* _Task goal_: To complete this task, print all the data below exactly but leave out the images.

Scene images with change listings
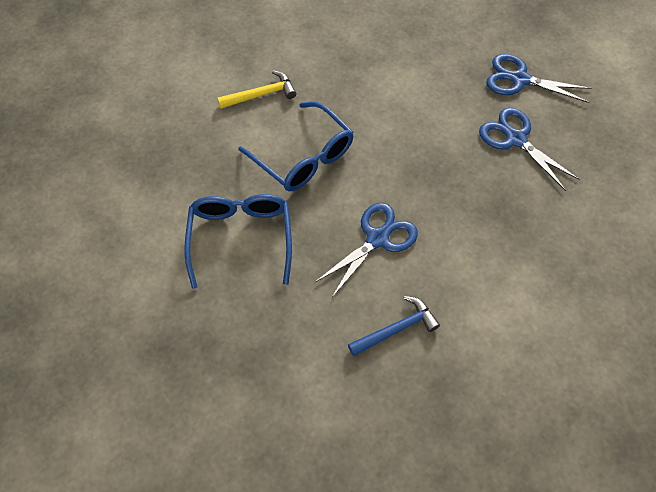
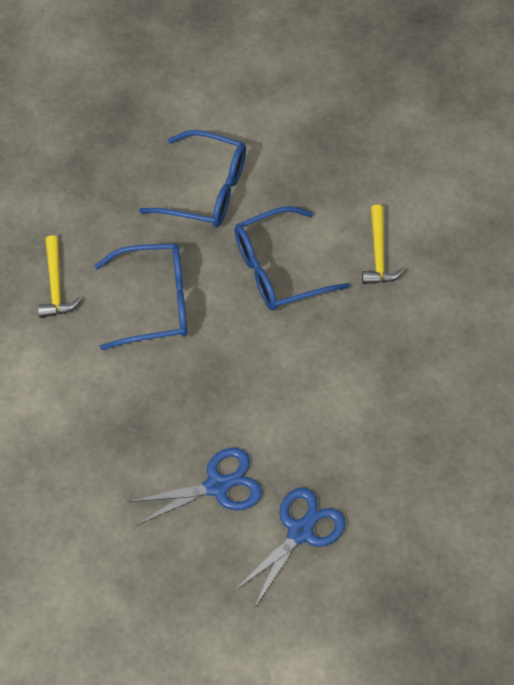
camera: 110 degrees right, 0 degrees up
(377, 239) = (154, 302): blue scissors -> blue glasses
(396, 329) = (56, 285): blue hammer -> yellow hammer

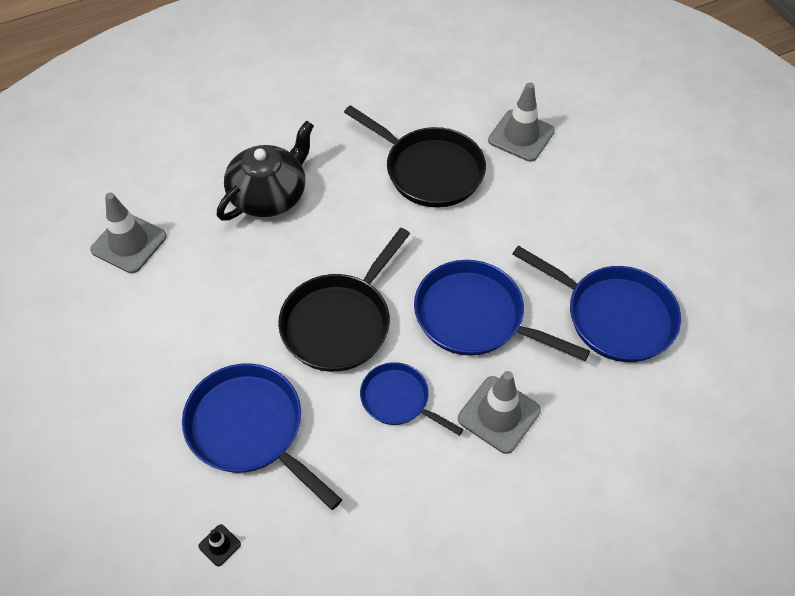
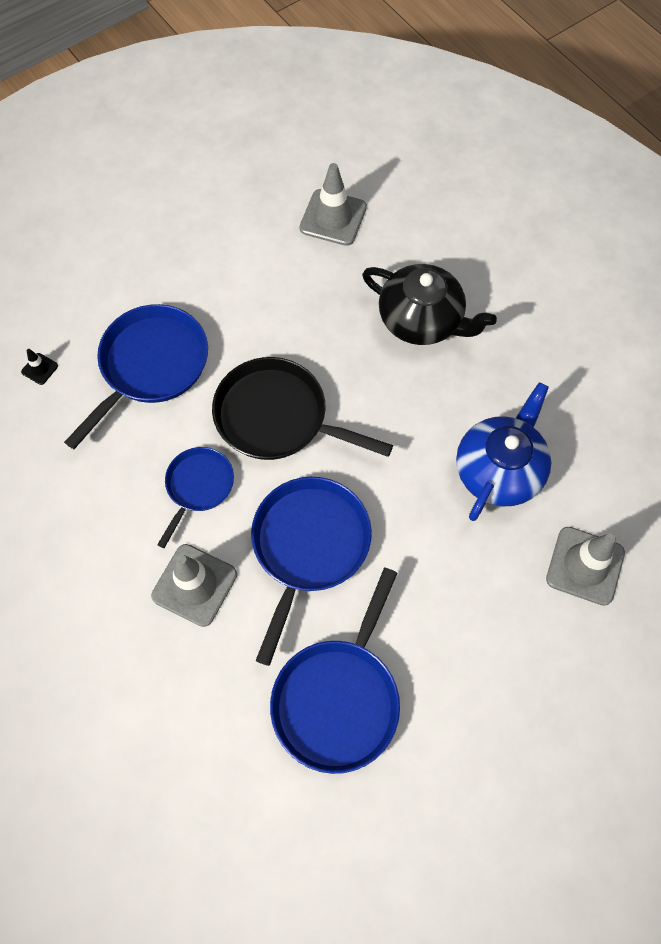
camera: 80 degrees right, 10 degrees up
(429, 170) = (499, 469): black pan -> blue teapot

* _Response area_:
camera: 110 degrees right, 0 degrees up
(377, 239) = (154, 302): blue scissors -> blue glasses
(396, 329) = (56, 285): blue hammer -> yellow hammer

camera: 80 degrees right, 10 degrees up
(429, 170) = (499, 469): black pan -> blue teapot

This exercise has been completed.